§ **Directions**
What you should give back is a precise copy of the lines below from the one containing "green plate G6:H6" through the one containing "black tile C2:E2 level 1 -> none", with no pictures.

<<<<

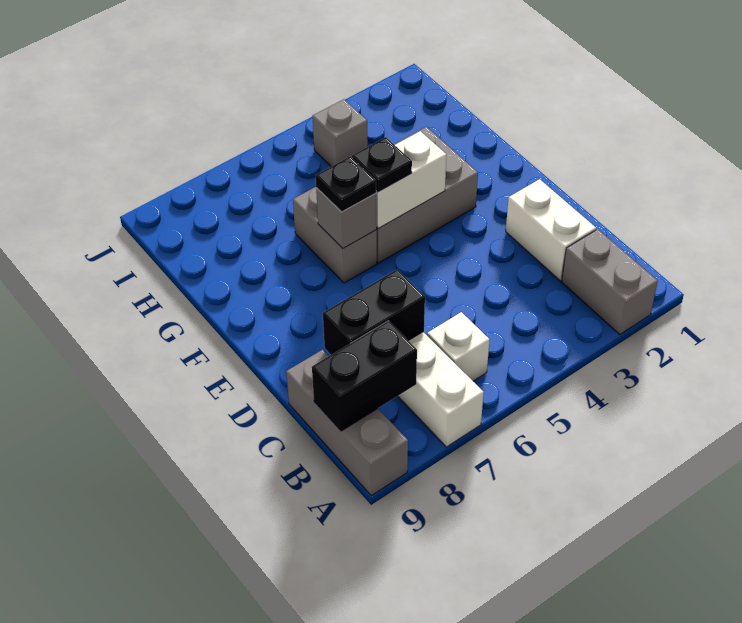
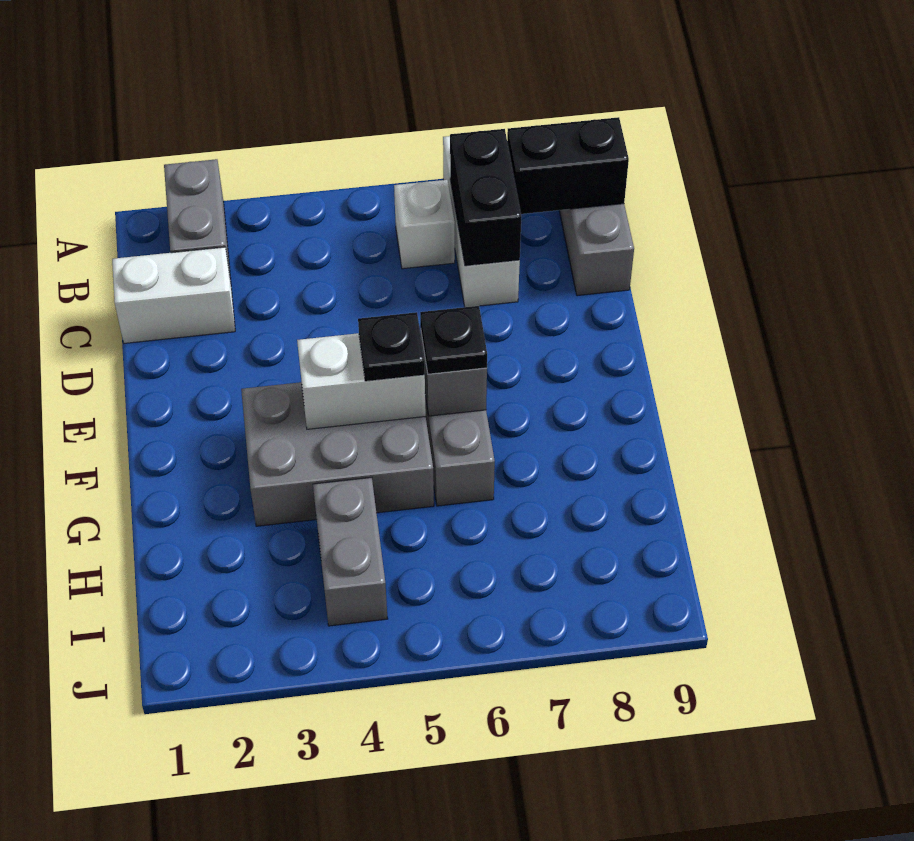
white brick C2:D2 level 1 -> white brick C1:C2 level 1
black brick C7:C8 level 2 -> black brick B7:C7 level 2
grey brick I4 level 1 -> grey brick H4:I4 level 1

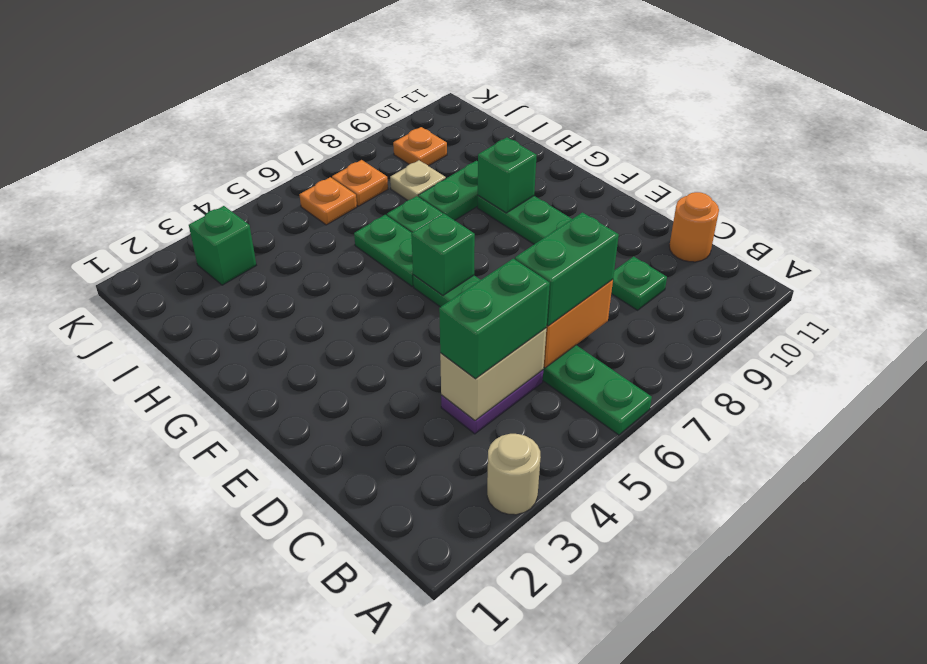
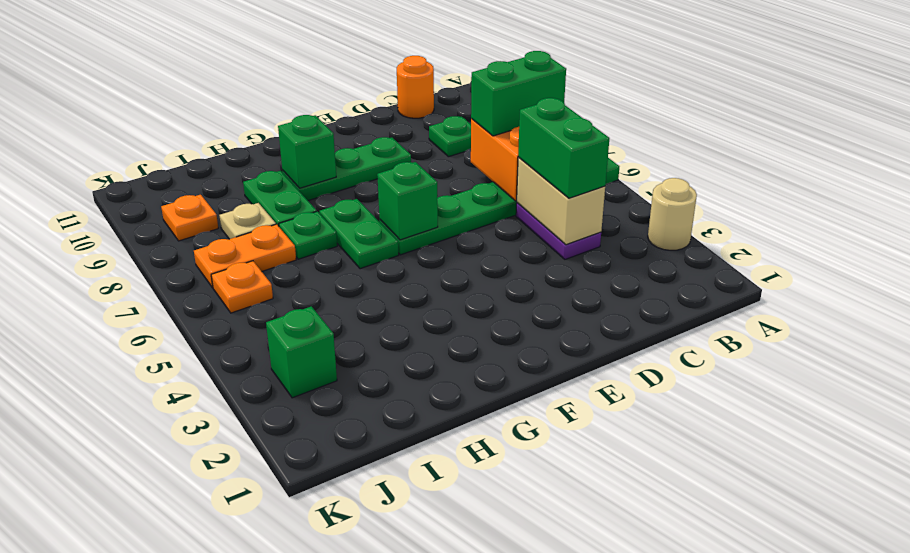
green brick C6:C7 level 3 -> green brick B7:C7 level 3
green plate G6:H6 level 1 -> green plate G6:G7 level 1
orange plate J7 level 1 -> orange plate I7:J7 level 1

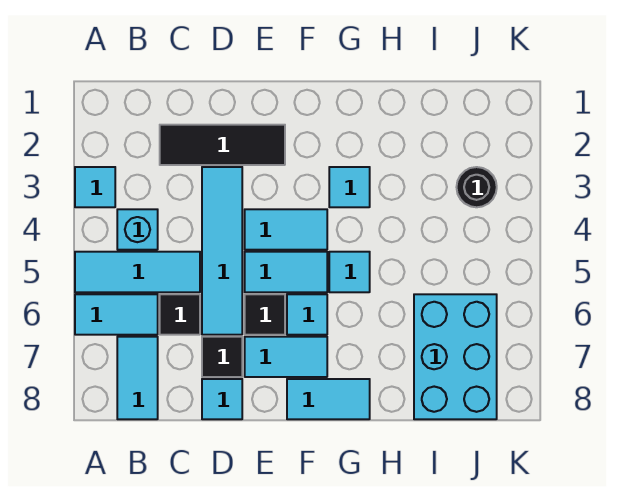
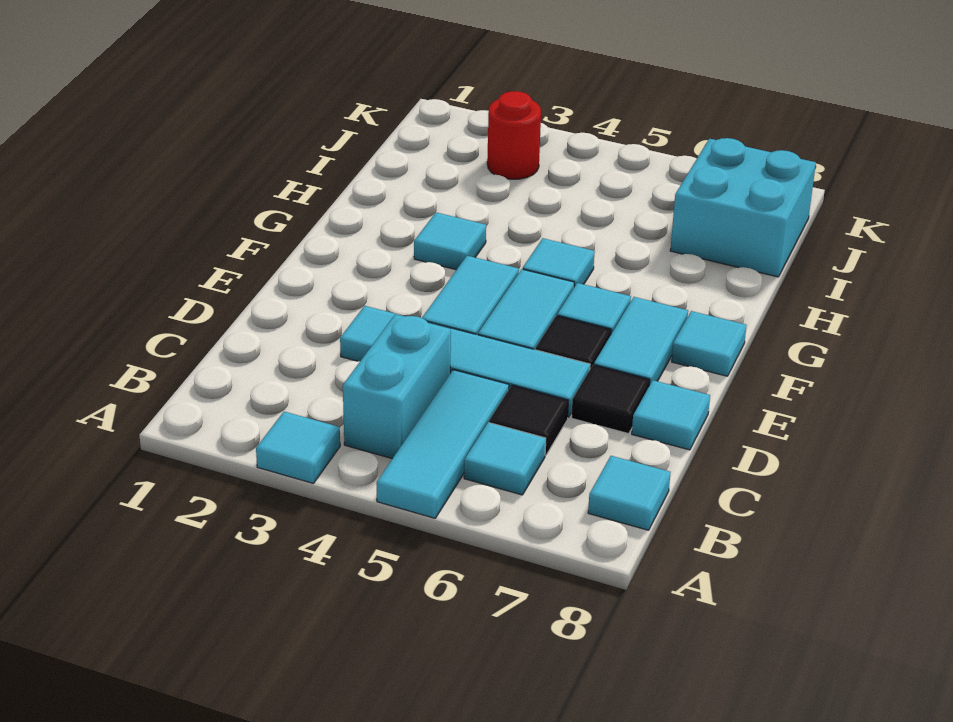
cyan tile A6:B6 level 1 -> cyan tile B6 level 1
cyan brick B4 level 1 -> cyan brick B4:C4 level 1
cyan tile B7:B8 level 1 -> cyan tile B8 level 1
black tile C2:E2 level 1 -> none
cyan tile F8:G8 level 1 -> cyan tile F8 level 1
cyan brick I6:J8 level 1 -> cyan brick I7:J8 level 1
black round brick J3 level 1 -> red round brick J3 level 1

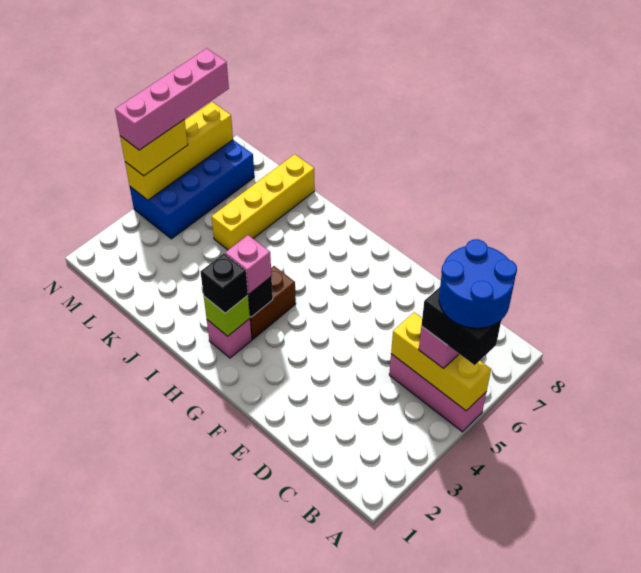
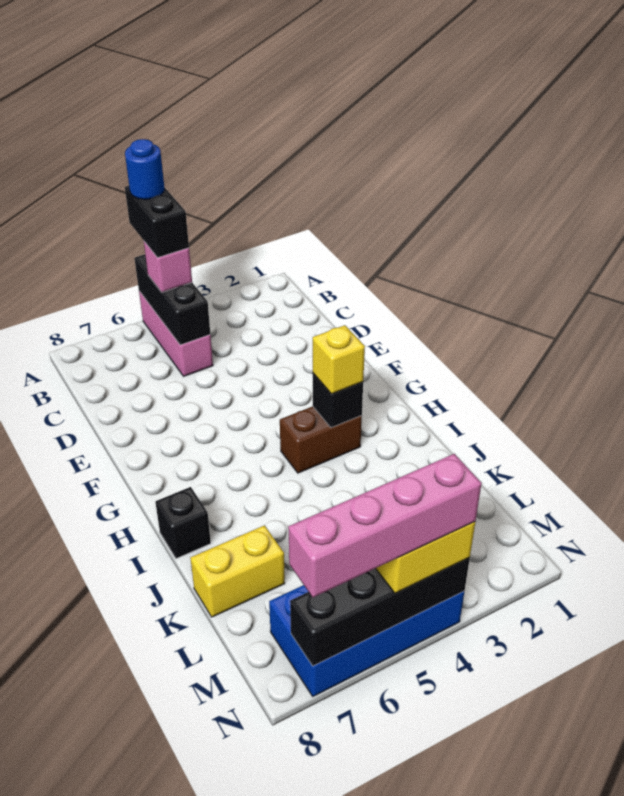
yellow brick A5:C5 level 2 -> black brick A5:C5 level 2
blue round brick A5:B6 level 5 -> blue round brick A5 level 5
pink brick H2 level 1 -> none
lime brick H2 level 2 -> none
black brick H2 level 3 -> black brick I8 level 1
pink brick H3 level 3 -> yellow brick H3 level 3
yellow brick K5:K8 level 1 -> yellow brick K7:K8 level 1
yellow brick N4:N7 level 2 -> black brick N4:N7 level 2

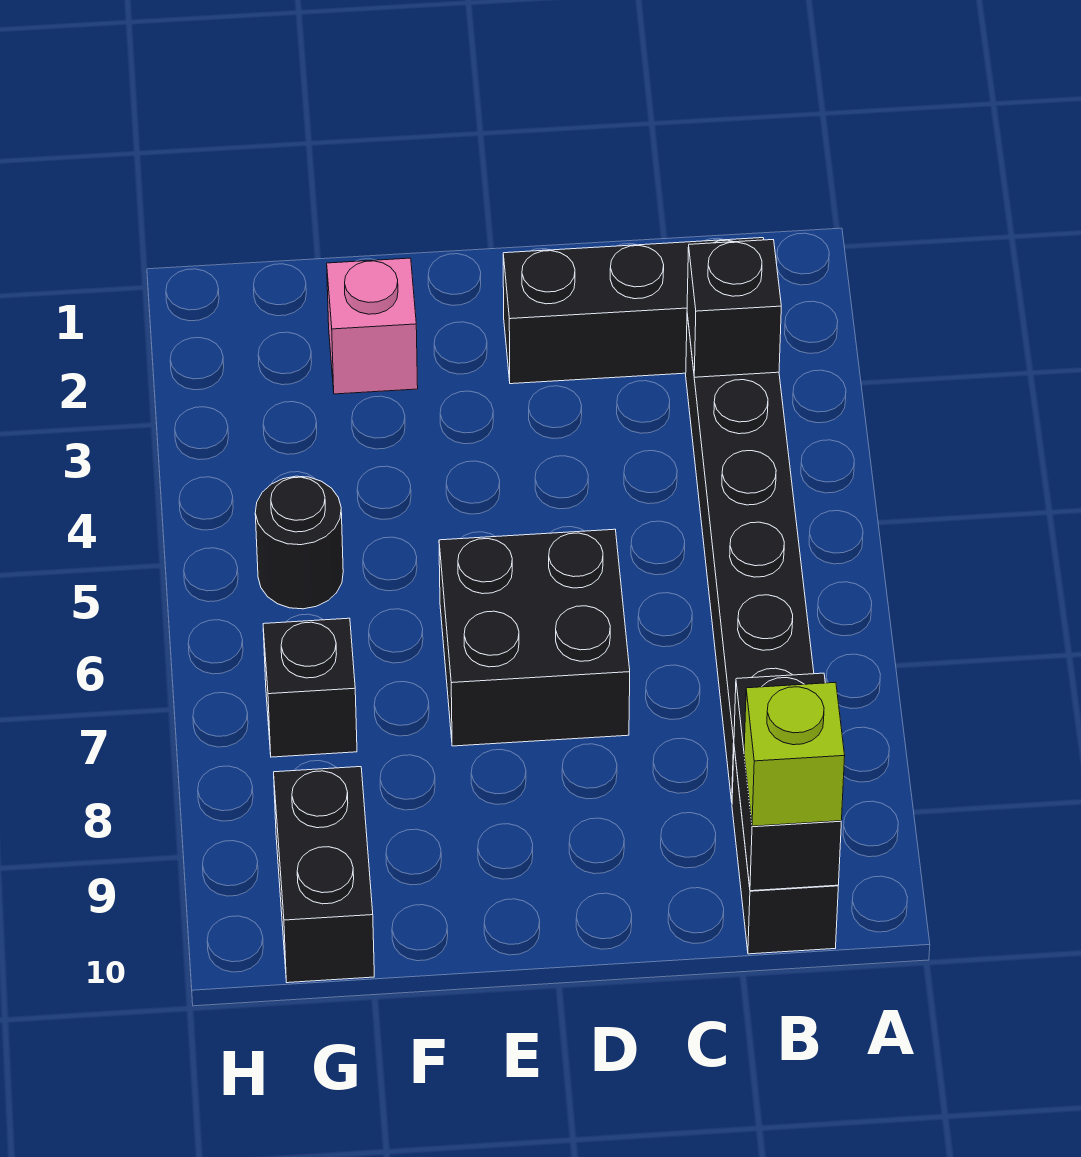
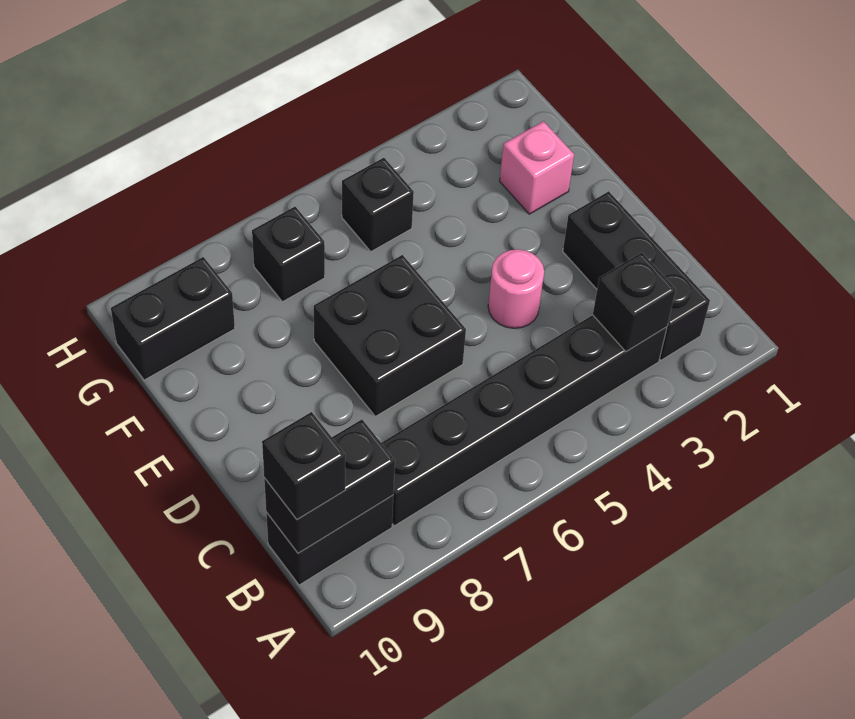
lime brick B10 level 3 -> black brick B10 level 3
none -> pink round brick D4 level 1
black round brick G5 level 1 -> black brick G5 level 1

>>>>

§ **Exercise response**
green plate G6:H6 level 1 -> green plate G6:G7 level 1
orange plate J7 level 1 -> orange plate I7:J7 level 1

cyan tile A6:B6 level 1 -> cyan tile B6 level 1
cyan brick B4 level 1 -> cyan brick B4:C4 level 1
cyan tile B7:B8 level 1 -> cyan tile B8 level 1
black tile C2:E2 level 1 -> none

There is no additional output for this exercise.